_Task brief:_ As the answer, set down the lines below from the one containing "black brick E4" through the one containing "cyan brick P11:R11 level 1 -> none", exactly and inclusively, and no others.

Dataset extract Start Marker

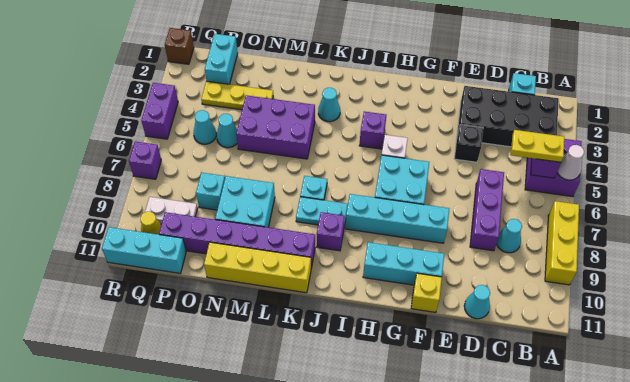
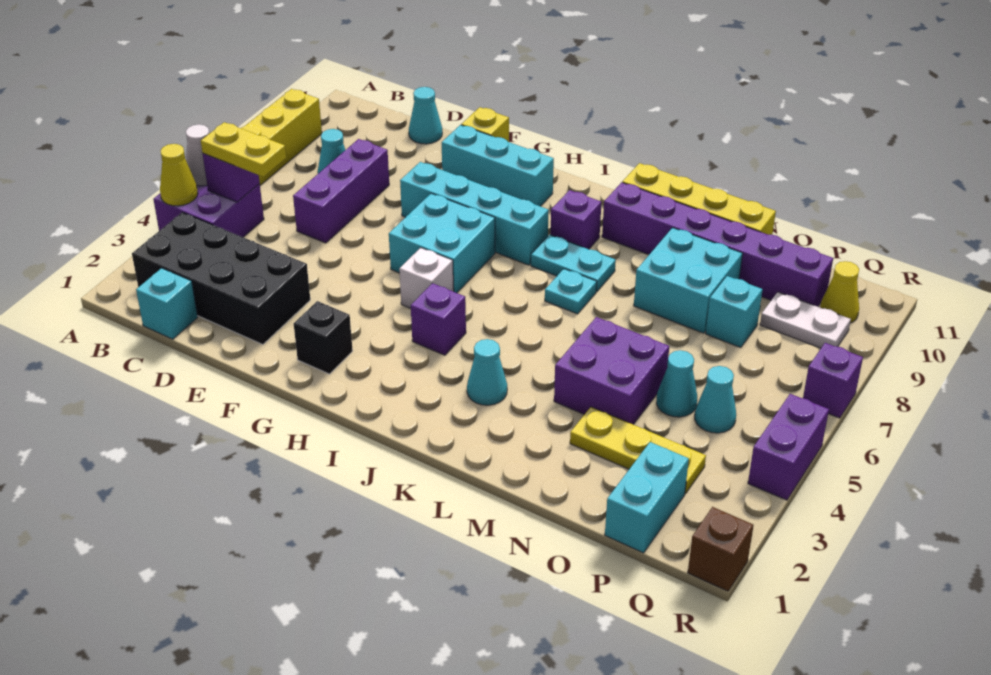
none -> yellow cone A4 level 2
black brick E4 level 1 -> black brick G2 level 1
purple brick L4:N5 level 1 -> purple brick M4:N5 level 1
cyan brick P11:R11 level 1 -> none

Dataset extract End Marker
Dataset extract Start Marker

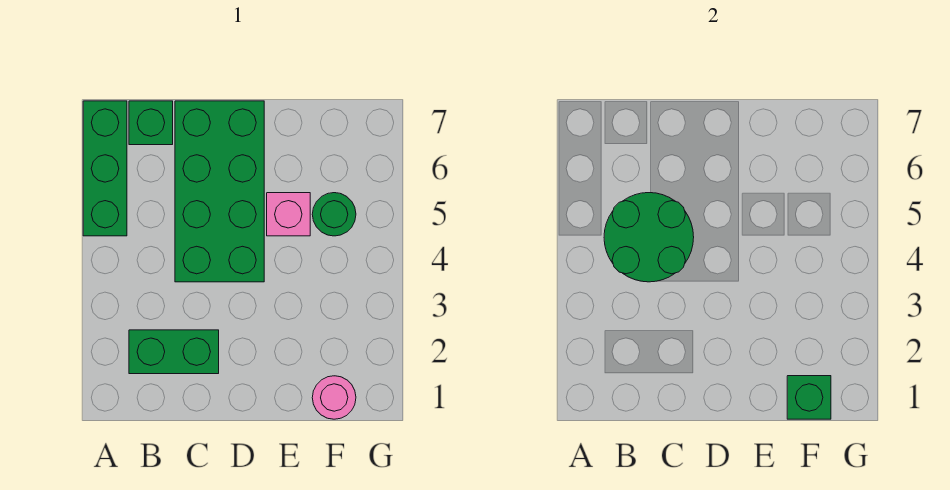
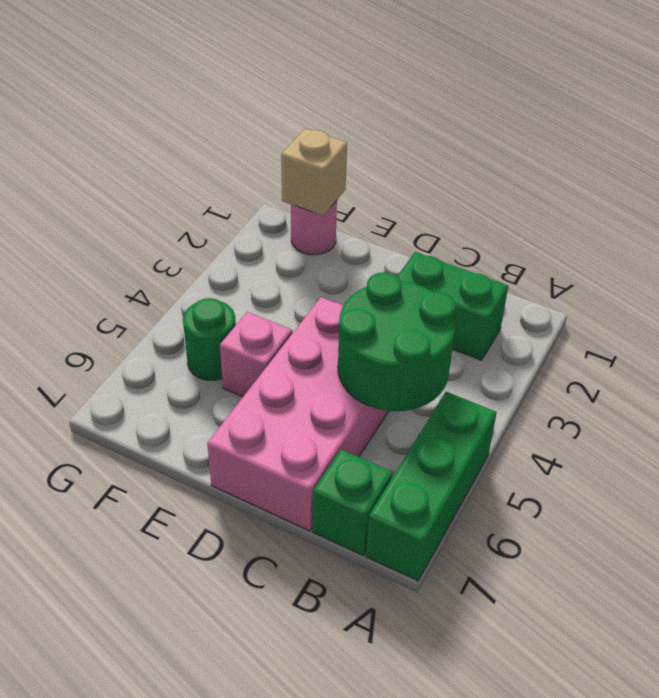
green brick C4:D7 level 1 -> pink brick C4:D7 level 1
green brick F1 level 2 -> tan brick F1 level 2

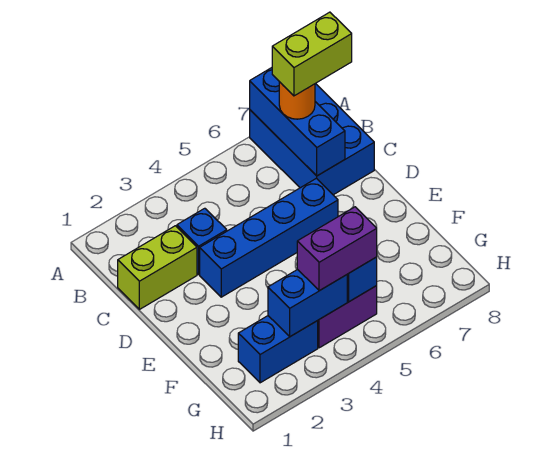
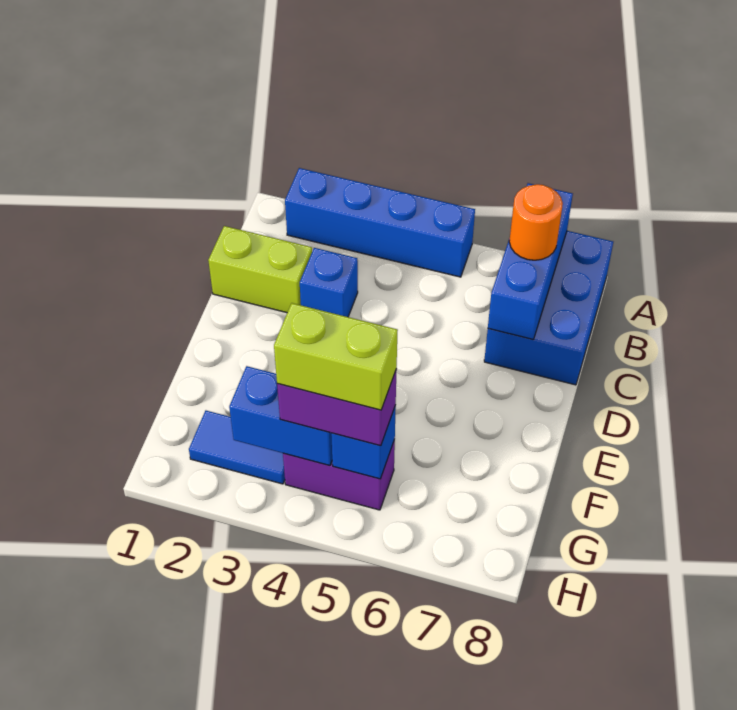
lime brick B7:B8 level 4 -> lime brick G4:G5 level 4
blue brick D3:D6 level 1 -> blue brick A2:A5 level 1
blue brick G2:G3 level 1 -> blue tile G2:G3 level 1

Dataset extract End Marker
Dataset extract Start Marker

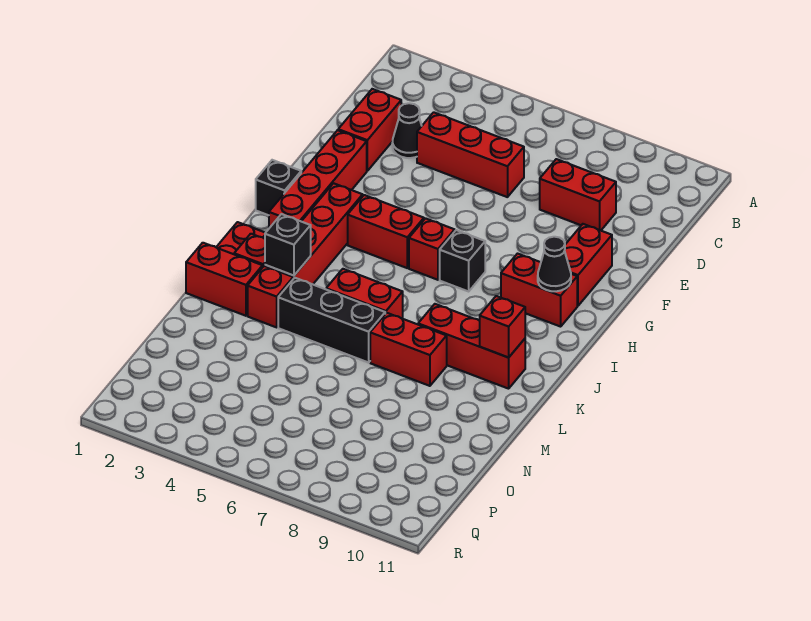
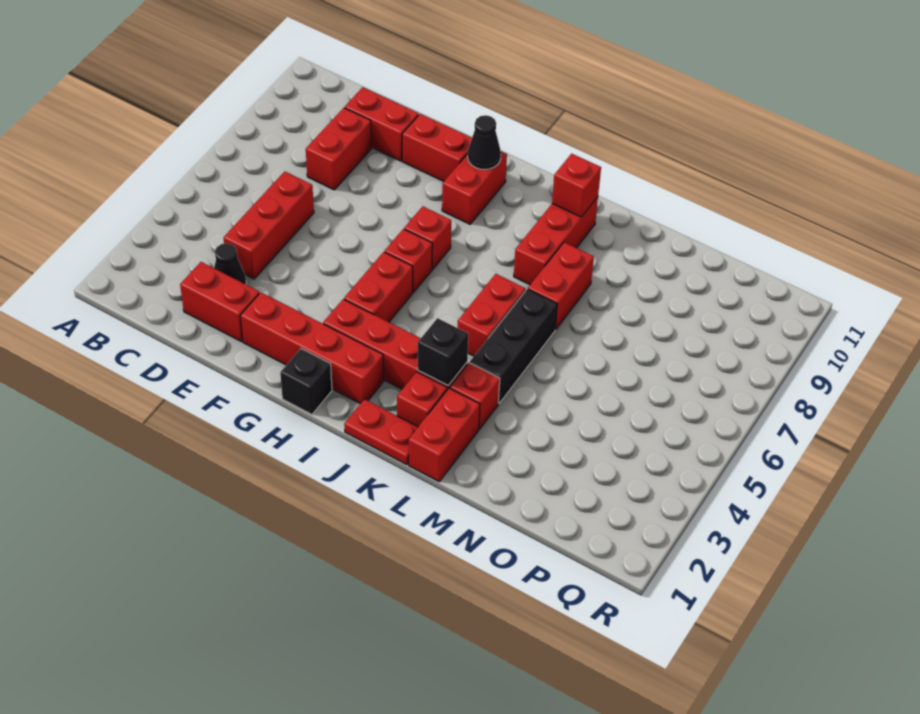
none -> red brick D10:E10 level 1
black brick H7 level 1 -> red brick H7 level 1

Dataset extract End Marker

_Solution:_
black brick E4 level 1 -> black brick G2 level 1
purple brick L4:N5 level 1 -> purple brick M4:N5 level 1
cyan brick P11:R11 level 1 -> none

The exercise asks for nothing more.